What this task involves | The entries that follow need to be printed exactly as they are, minus any pictures.

Material for the task |
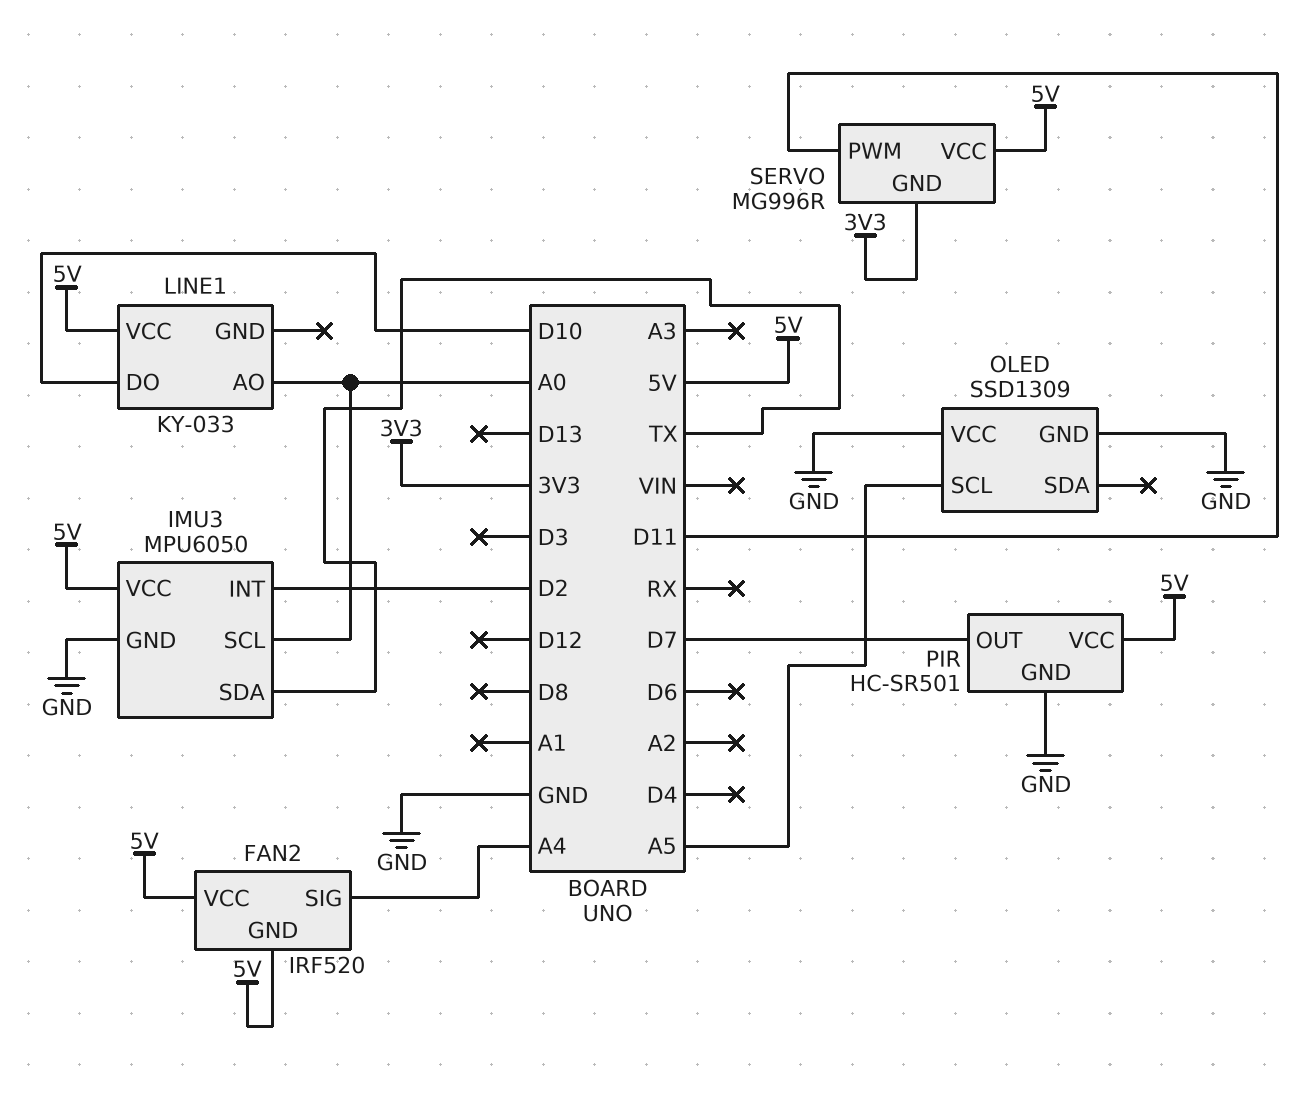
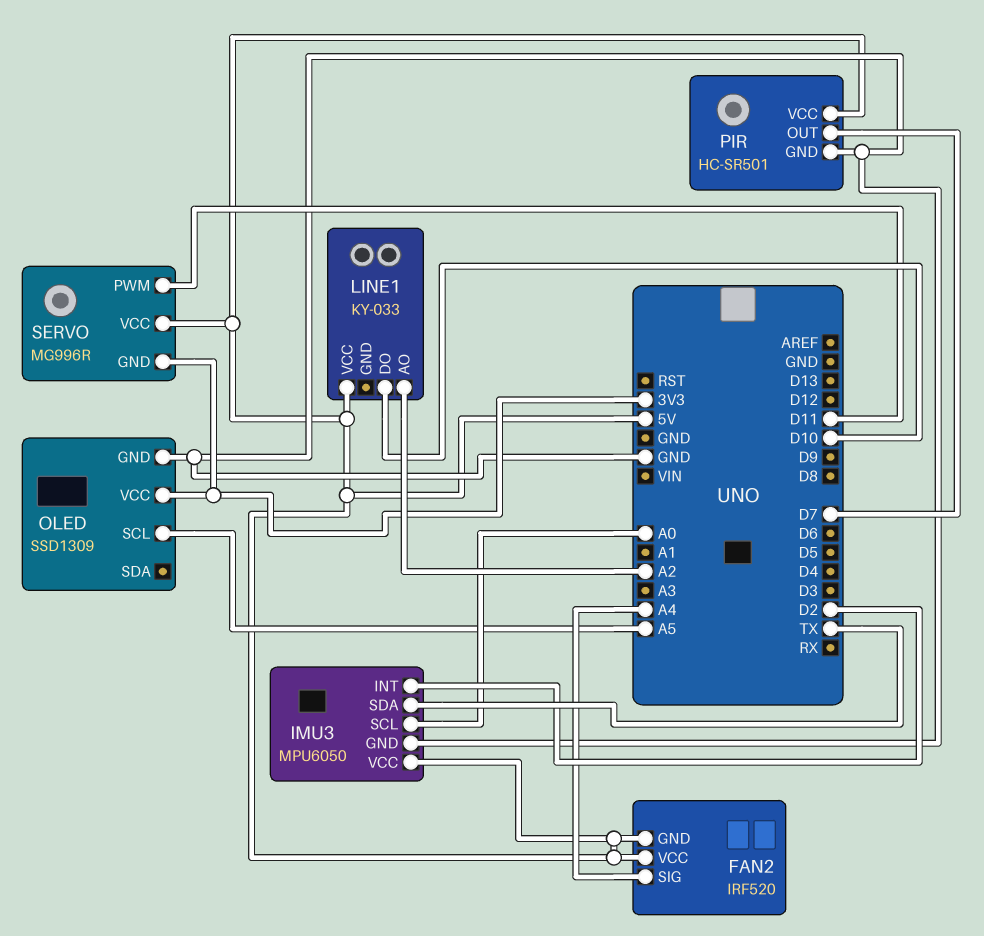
LINE1 pin AO: A0 -> A2
OLED pin VCC: GND -> 3V3

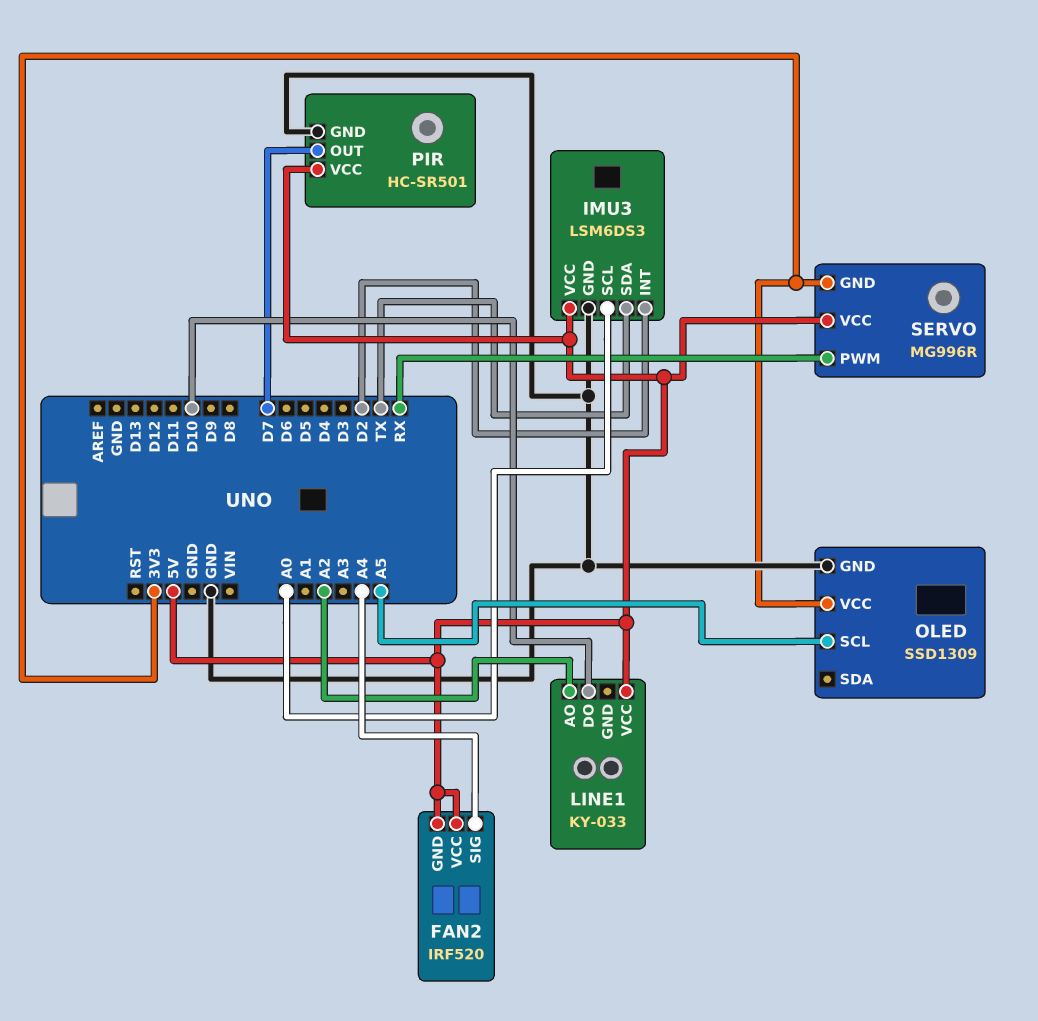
IMU3: MPU6050 -> LSM6DS3
SERVO pin PWM: D11 -> RX

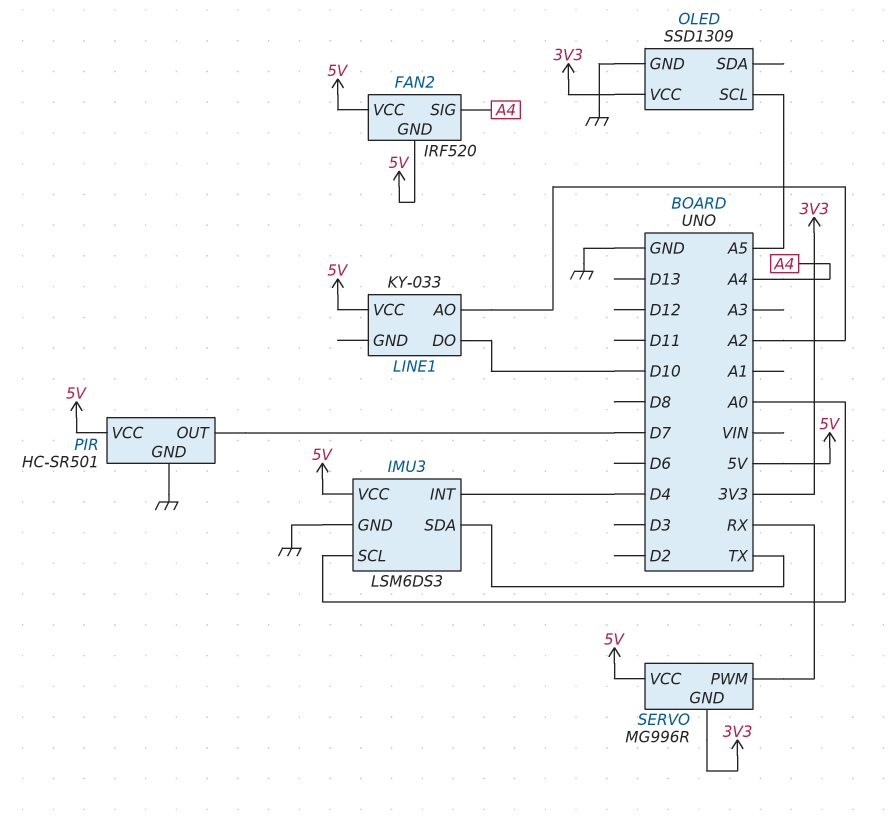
IMU3 pin INT: D2 -> D4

Answer to this problem |
LINE1 pin AO: A0 -> A2
OLED pin VCC: GND -> 3V3

IMU3: MPU6050 -> LSM6DS3
SERVO pin PWM: D11 -> RX

IMU3 pin INT: D2 -> D4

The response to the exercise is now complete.